Required action: Skip every image and restate the data word for word.

Material to process:
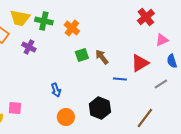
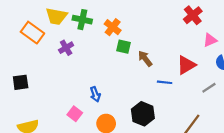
purple cross: (29, 47) -> (66, 48), turned 32
green square: (82, 55) -> (123, 47), moved, turned 32
pink square: (15, 108) -> (75, 114), moved, turned 32

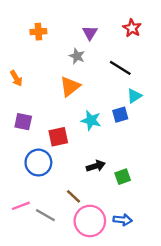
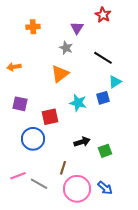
red star: (132, 28) -> (103, 15), moved
orange arrow: (16, 78) -> (14, 67), turned 112
brown line: (73, 196) -> (63, 168), turned 64
blue arrow: (123, 220) -> (105, 188), turned 35

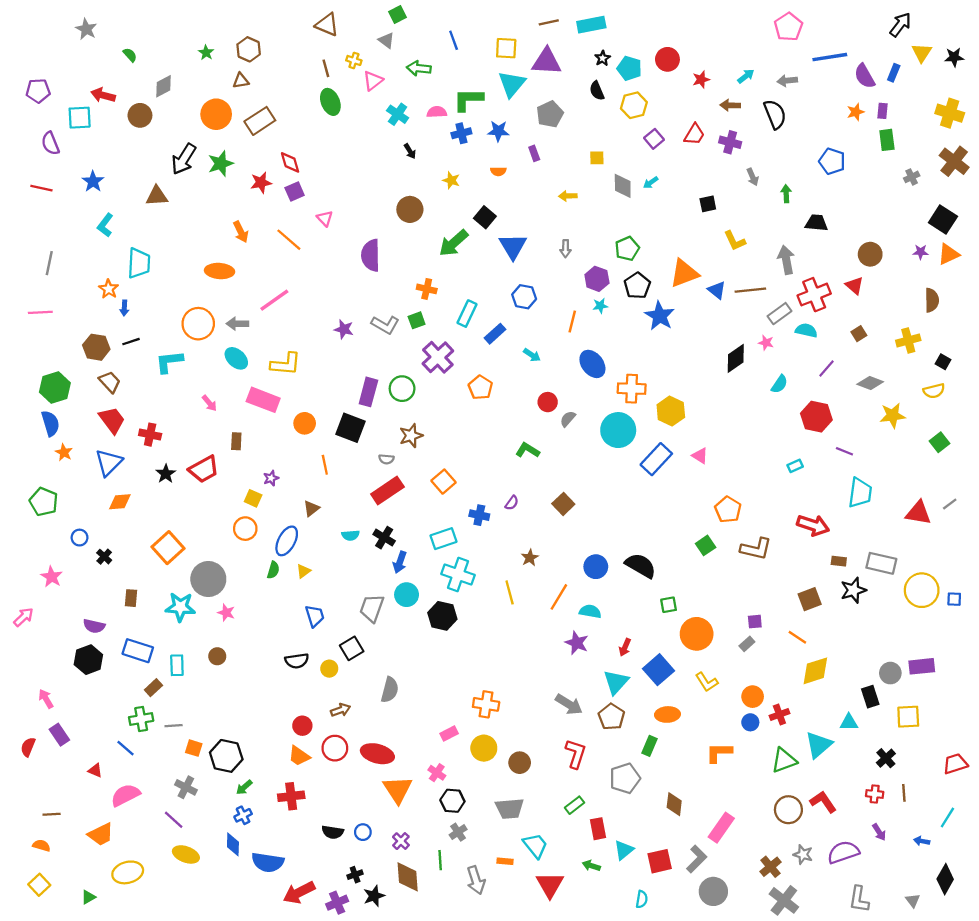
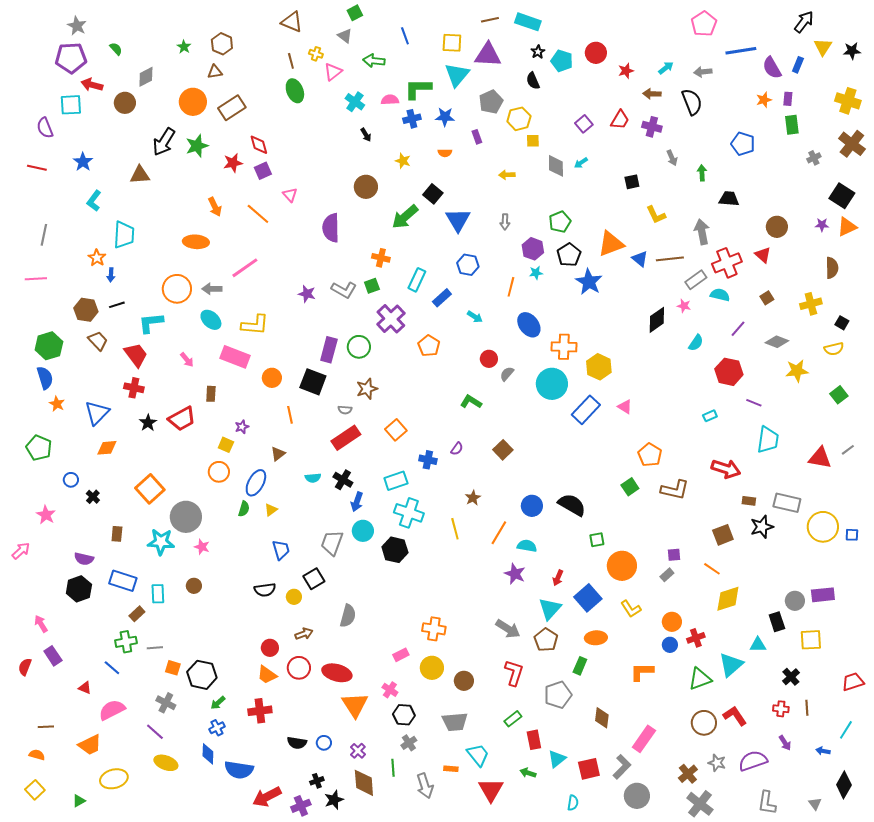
cyan rectangle: (591, 25) -> (528, 22), turned 30
purple pentagon: (38, 91) -> (71, 58), moved, size x1.4
yellow hexagon: (634, 105) -> (519, 119), moved
red trapezoid: (112, 420) -> (136, 355), moved

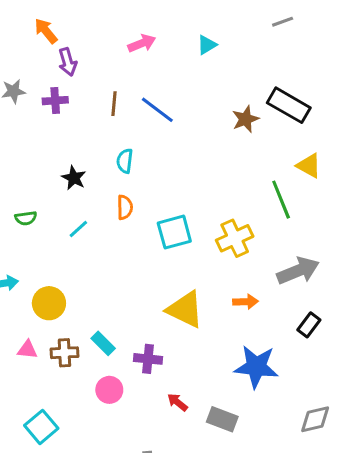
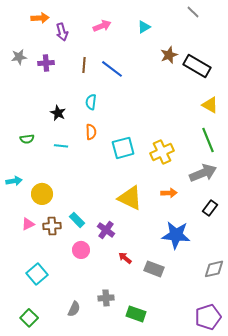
gray line: (283, 22) -> (193, 12), turned 64
orange arrow: (46, 31) -> (40, 18), turned 126
purple arrow: (68, 62) -> (62, 32), moved
brown star: (245, 119) -> (169, 55), moved
green line: (281, 200) -> (208, 140), moved
cyan line: (78, 229) -> (61, 146), turned 48
pink triangle: (27, 350) -> (28, 224), turned -32
purple cross: (148, 359) -> (106, 230), turned 30

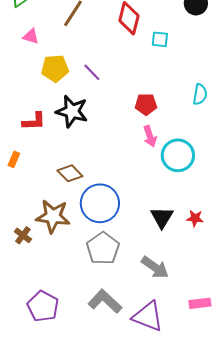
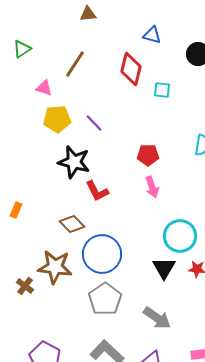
pink triangle: (31, 36) -> (44, 88), moved
red L-shape: (34, 121) -> (97, 191), moved, turned 65
cyan circle: (178, 155) -> (180, 236), moved

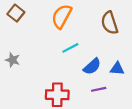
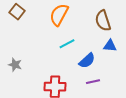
gray star: (13, 60) -> (15, 65), moved
blue triangle: (117, 69) -> (110, 46), moved

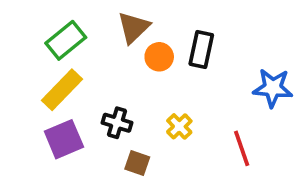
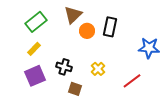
yellow rectangle: (62, 90) -> (34, 49), size x0.6
red line: (242, 148) -> (132, 81), turned 72

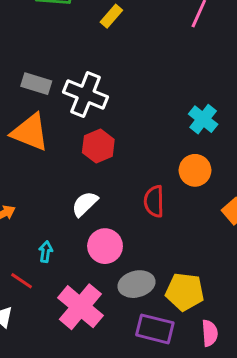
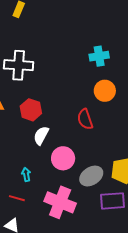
cyan cross: (203, 119) -> (99, 56), turned -30
red hexagon: (98, 146) -> (31, 110), moved

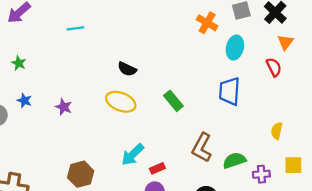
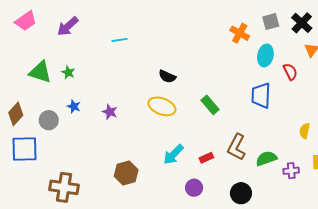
red semicircle: (274, 67) -> (290, 72), moved
red rectangle: (157, 168) -> (206, 158), moved

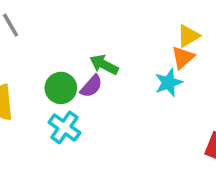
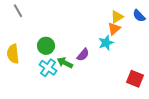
green arrow: (104, 65) -> (65, 63), moved
purple semicircle: (91, 86) -> (83, 55), moved

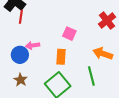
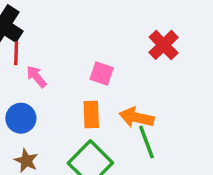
pink arrow: (33, 45) -> (36, 77), moved, turned 64
orange arrow: (103, 54) -> (136, 117), moved

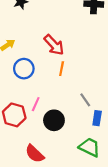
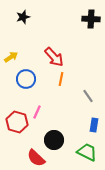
gray line: (85, 100) -> (88, 96), moved
black circle: (54, 120) -> (54, 140), moved

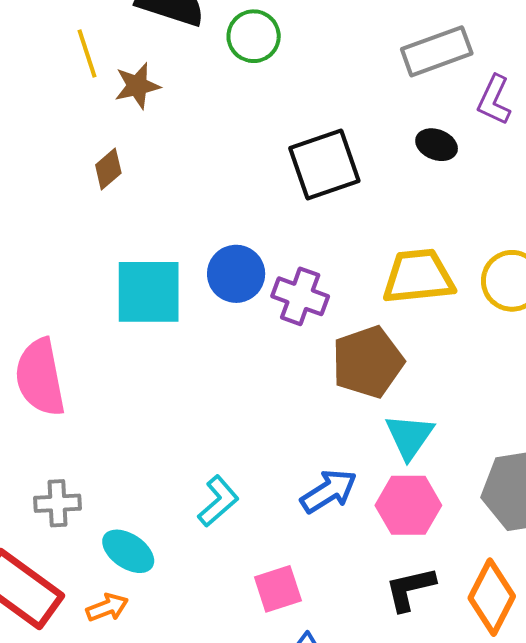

Answer to this task:
purple cross: (29, 47) -> (66, 48), turned 32
green square: (82, 55) -> (123, 47), moved, turned 32
pink square: (15, 108) -> (75, 114), moved, turned 32

red star: (132, 28) -> (103, 15), moved
orange arrow: (16, 78) -> (14, 67), turned 112
brown line: (73, 196) -> (63, 168), turned 64
blue arrow: (123, 220) -> (105, 188), turned 35

cyan rectangle: (591, 25) -> (528, 22), turned 30
purple pentagon: (38, 91) -> (71, 58), moved, size x1.4
yellow hexagon: (634, 105) -> (519, 119), moved
red trapezoid: (112, 420) -> (136, 355), moved

gray line: (283, 22) -> (193, 12), turned 64
orange arrow: (46, 31) -> (40, 18), turned 126
purple arrow: (68, 62) -> (62, 32), moved
brown star: (245, 119) -> (169, 55), moved
green line: (281, 200) -> (208, 140), moved
cyan line: (78, 229) -> (61, 146), turned 48
pink triangle: (27, 350) -> (28, 224), turned -32
purple cross: (148, 359) -> (106, 230), turned 30

pink triangle: (31, 36) -> (44, 88), moved
red L-shape: (34, 121) -> (97, 191), moved, turned 65
cyan circle: (178, 155) -> (180, 236), moved

gray star: (13, 60) -> (15, 65), moved
blue triangle: (117, 69) -> (110, 46), moved

yellow rectangle: (62, 90) -> (34, 49), size x0.6
red line: (242, 148) -> (132, 81), turned 72

cyan cross: (203, 119) -> (99, 56), turned -30
red hexagon: (98, 146) -> (31, 110), moved

red semicircle: (274, 67) -> (290, 72), moved
red rectangle: (157, 168) -> (206, 158), moved

green arrow: (104, 65) -> (65, 63), moved
purple semicircle: (91, 86) -> (83, 55), moved

pink arrow: (33, 45) -> (36, 77), moved, turned 64
orange arrow: (103, 54) -> (136, 117), moved

gray line: (85, 100) -> (88, 96), moved
black circle: (54, 120) -> (54, 140), moved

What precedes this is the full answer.